Report back every line from the entries below in which the word "right" occurs.
***** Recorded data
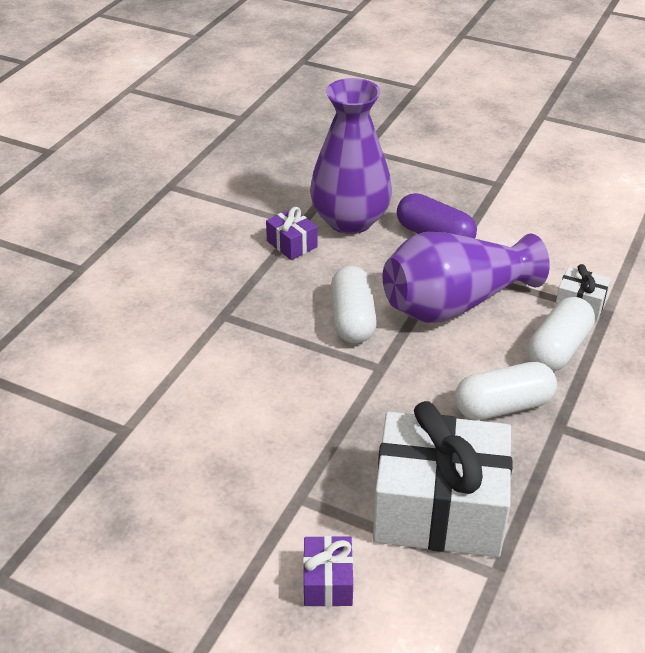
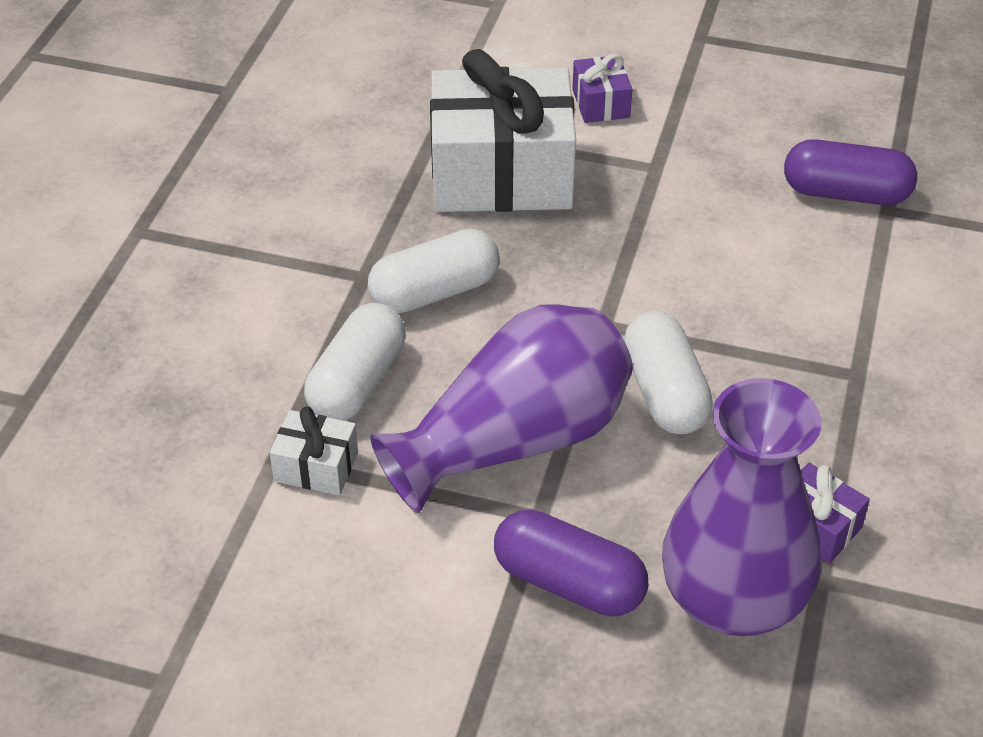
camera: 170 degrees right, 5 degrees up
none -> purple capsule [784,139,917,205]

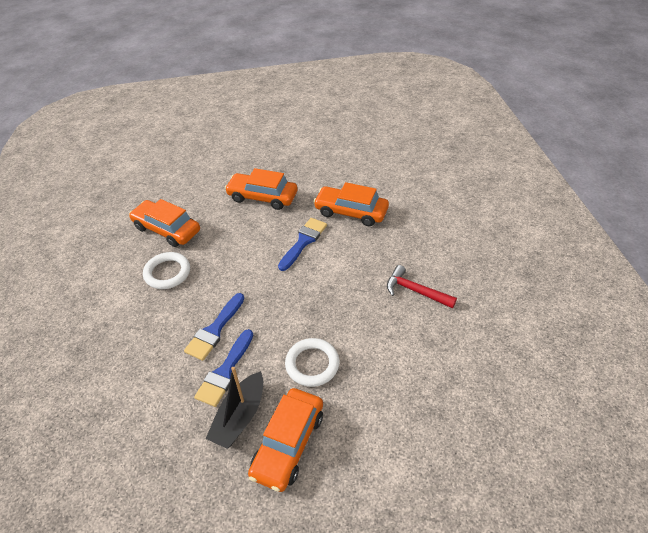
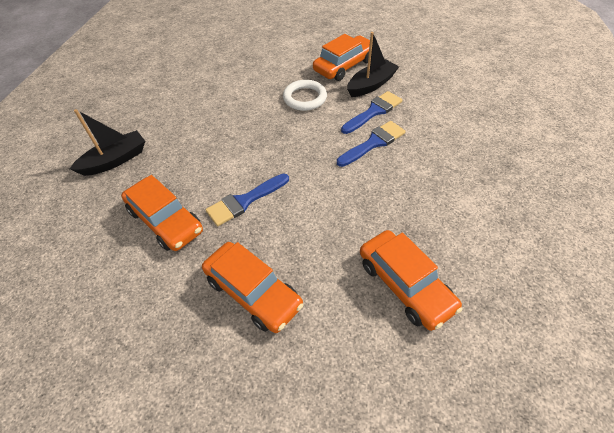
camera: 155 degrees left, 5 degrees up
white ring [143,252,190,289] -> none
red hammer [387,265,457,308] -> none
none -> black boat [70,109,145,176]

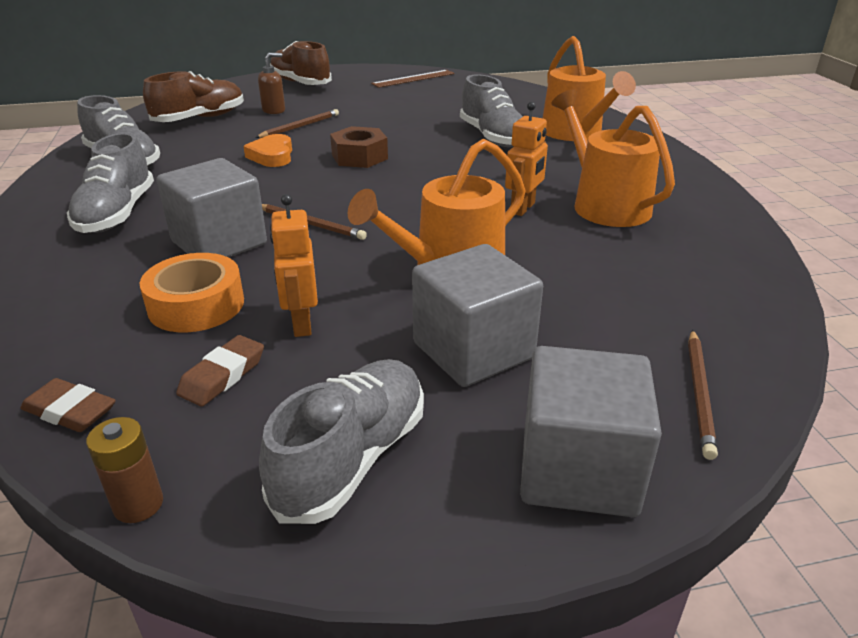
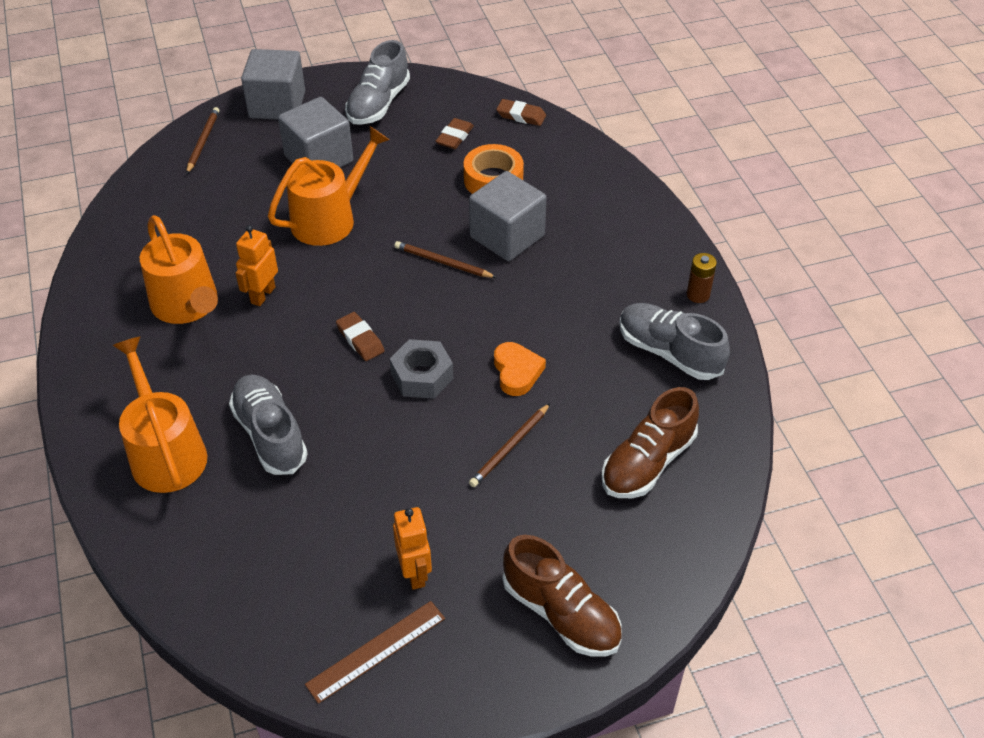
camera: 175 degrees right, 15 degrees up
grey shoe [67,133,154,233] -> none
brown battery [86,417,163,523] -> brown battery moved to [687,253,717,303]
brown soap dispenser [258,53,285,114] -> none
orange robot [270,194,318,337] -> orange robot moved to [393,507,432,590]
brown nut [330,126,388,168] -> grey nut [390,339,453,399]
none -> brown eraser [336,312,385,361]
**********
### Output
camera: 170 degrees right, 5 degrees up
camera: 175 degrees right, 15 degrees up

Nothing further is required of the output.